■ Input ■
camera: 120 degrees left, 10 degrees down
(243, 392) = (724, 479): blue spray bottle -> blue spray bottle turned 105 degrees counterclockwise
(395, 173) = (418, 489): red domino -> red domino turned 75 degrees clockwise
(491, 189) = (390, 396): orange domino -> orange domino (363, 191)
--
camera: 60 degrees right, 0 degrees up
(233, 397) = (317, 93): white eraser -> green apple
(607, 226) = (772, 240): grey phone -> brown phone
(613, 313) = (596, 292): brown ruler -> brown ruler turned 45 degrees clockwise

■ Work to complete ■
The word "camera" may appear in several lines of the data; copy every line where it does.

■ Output below ■
camera: 120 degrees left, 10 degrees down
camera: 60 degrees right, 0 degrees up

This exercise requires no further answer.